**TASK INPUT**

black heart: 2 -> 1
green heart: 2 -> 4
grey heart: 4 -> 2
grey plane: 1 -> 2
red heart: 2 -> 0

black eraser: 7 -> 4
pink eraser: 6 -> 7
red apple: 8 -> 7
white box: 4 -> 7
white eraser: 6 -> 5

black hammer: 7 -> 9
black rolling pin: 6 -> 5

--

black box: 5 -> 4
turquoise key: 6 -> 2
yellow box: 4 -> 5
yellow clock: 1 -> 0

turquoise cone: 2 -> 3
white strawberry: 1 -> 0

**WHAT TO DO**
Wherever the line holding "black heart: 2 -> 1" falls in the entries above, copy exactly from it through the line holding "black rolling pin: 6 -> 5", inclusive, and add nothing.

**EXERCISE SOLUTION**
black heart: 2 -> 1
green heart: 2 -> 4
grey heart: 4 -> 2
grey plane: 1 -> 2
red heart: 2 -> 0

black eraser: 7 -> 4
pink eraser: 6 -> 7
red apple: 8 -> 7
white box: 4 -> 7
white eraser: 6 -> 5

black hammer: 7 -> 9
black rolling pin: 6 -> 5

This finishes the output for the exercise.